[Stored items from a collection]
____________________

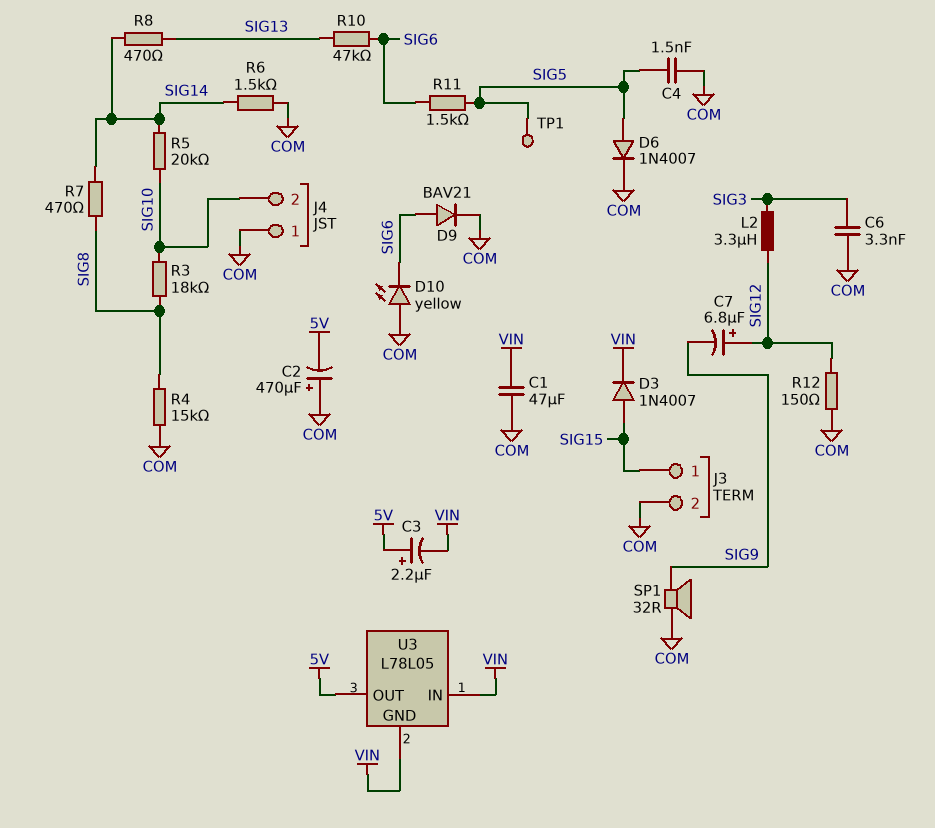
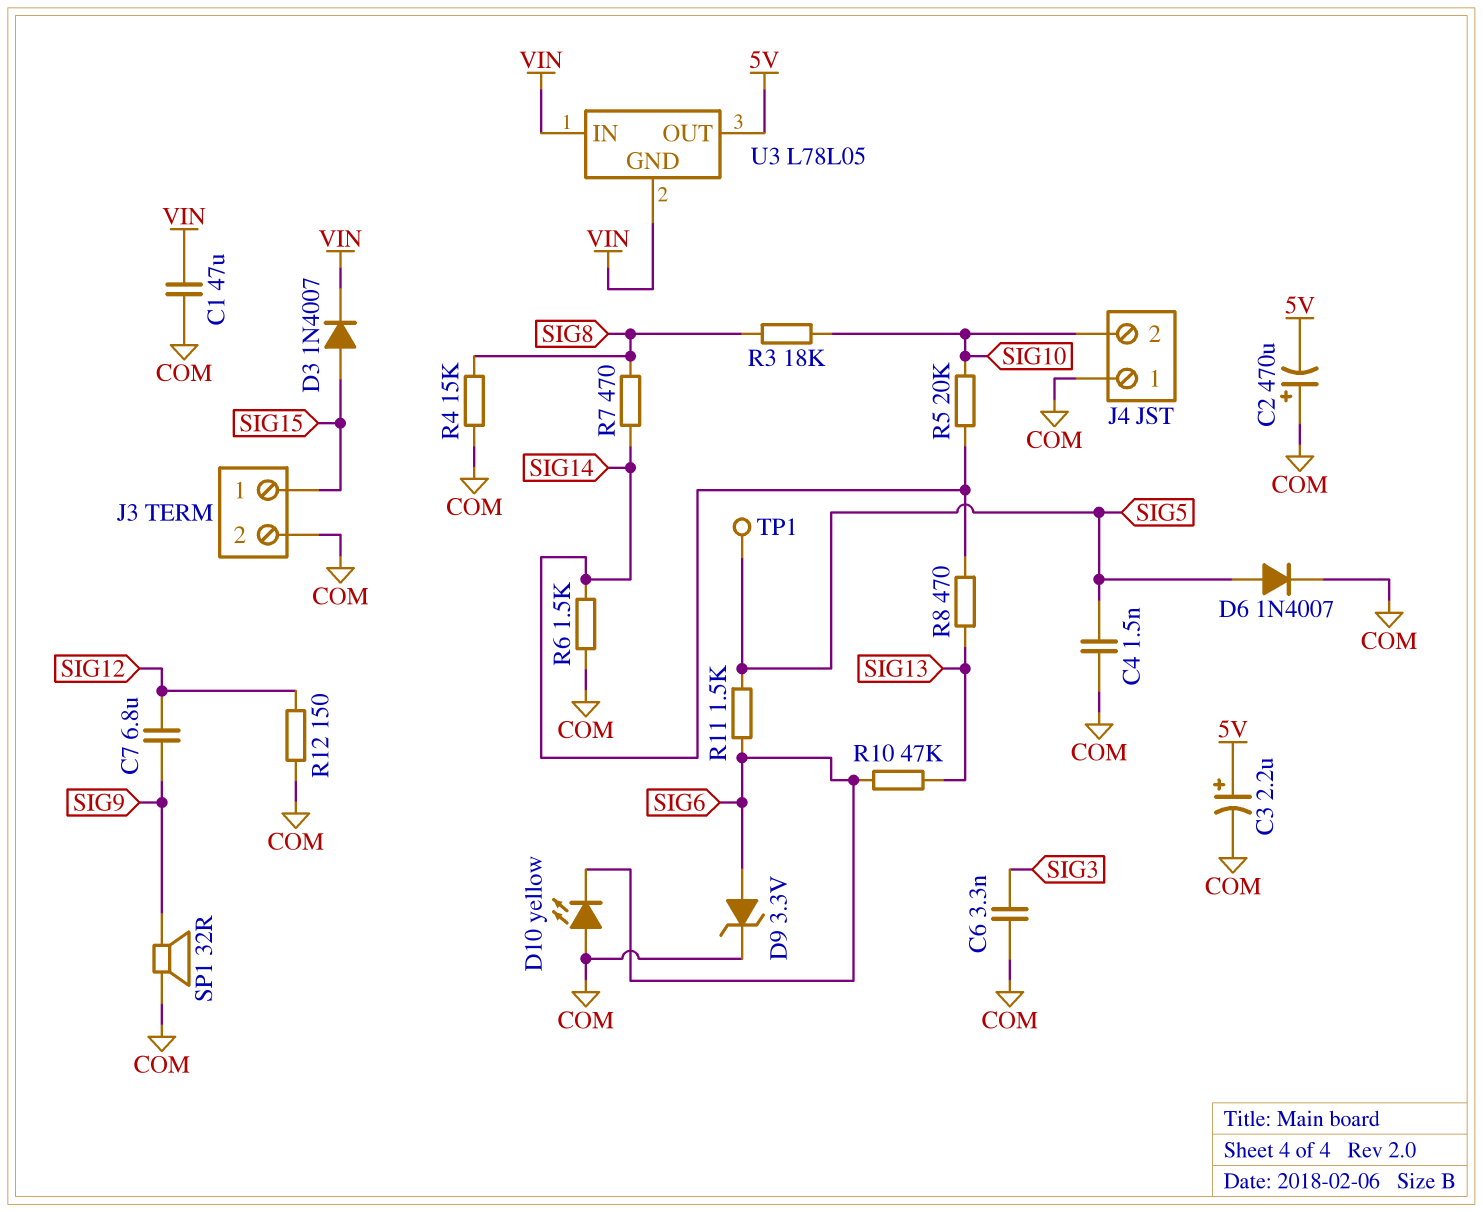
C3: 2.2uF (plus 5V, minus VIN) -> 2.2uF (plus 5V, minus COM)
C7: 6.8uF (plus SIG12, minus SIG9) -> 6.8uF (SIG9, SIG12)
D9: diode BAV21 (A SIG6, K COM) -> zener 3.3V (A SIG6, K COM)
L2: 3.3uH (SIG3, SIG12) -> none

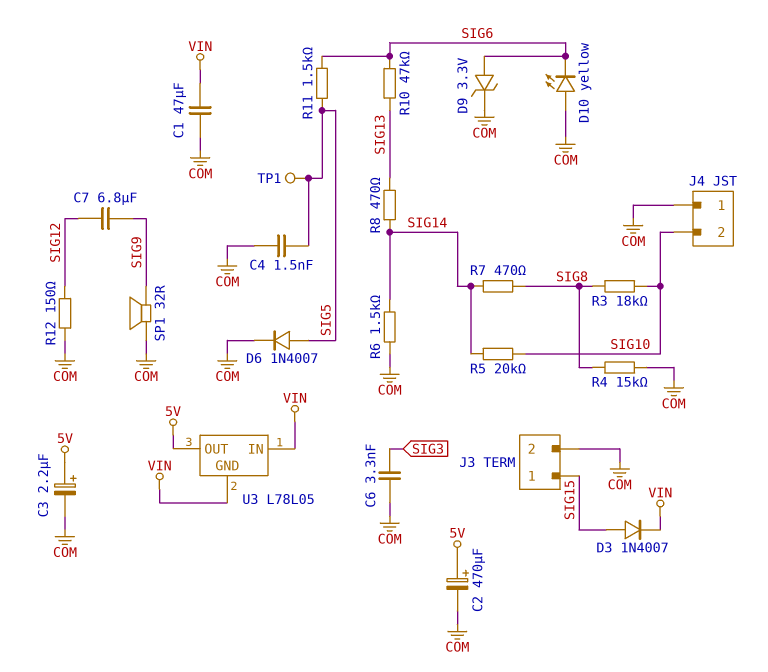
C2: 470uF (plus COM, minus 5V) -> 470uF (plus 5V, minus COM)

____________________

Requirement: Only the pictures are to be excluded; all other parts of the records above are to be given exactly.

Written response:
C3: 2.2uF (plus 5V, minus VIN) -> 2.2uF (plus 5V, minus COM)
C7: 6.8uF (plus SIG12, minus SIG9) -> 6.8uF (SIG9, SIG12)
D9: diode BAV21 (A SIG6, K COM) -> zener 3.3V (A SIG6, K COM)
L2: 3.3uH (SIG3, SIG12) -> none

C2: 470uF (plus COM, minus 5V) -> 470uF (plus 5V, minus COM)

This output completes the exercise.